[THE DATA — start]
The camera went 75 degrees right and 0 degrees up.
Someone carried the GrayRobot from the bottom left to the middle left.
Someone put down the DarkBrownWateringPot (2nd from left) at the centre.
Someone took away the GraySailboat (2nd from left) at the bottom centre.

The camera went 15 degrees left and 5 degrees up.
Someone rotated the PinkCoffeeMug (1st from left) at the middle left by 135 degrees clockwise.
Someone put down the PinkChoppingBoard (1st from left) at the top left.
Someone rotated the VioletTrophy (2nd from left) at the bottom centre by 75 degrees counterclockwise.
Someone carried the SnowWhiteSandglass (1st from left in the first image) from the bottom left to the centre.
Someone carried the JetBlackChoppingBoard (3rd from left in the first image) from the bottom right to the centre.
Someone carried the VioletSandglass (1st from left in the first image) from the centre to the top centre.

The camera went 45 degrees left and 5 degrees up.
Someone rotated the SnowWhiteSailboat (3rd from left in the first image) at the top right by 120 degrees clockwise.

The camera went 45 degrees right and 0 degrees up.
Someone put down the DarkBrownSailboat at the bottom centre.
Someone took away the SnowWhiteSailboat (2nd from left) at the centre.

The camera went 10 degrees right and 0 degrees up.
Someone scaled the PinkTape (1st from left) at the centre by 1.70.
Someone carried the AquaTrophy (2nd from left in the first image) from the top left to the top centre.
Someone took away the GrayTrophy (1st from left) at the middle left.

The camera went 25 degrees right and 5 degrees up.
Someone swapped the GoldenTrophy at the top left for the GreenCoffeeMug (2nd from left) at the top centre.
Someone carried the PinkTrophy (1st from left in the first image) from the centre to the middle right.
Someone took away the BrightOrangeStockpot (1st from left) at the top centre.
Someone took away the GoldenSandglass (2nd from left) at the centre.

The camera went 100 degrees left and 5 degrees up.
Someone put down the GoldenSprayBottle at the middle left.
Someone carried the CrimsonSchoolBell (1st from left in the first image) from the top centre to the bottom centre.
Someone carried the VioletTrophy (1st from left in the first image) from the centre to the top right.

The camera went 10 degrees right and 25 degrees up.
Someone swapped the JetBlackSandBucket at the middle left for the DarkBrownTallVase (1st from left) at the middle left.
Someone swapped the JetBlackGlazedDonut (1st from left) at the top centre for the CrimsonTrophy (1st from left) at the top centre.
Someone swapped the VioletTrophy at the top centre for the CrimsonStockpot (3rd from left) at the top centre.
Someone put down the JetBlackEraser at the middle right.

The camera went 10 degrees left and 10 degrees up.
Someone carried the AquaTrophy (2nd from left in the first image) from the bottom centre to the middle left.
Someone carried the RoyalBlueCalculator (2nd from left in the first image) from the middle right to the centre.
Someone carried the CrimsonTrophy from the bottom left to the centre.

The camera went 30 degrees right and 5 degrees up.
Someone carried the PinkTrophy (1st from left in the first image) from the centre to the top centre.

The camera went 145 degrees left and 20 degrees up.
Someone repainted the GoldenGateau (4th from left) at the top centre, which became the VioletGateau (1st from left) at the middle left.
[THE DATA — finish]
WHAT TO WORK ON: Return only the number of lines in the material with the word "SnowWhiteSailboat" in them.

YOUR SOLUTION: 2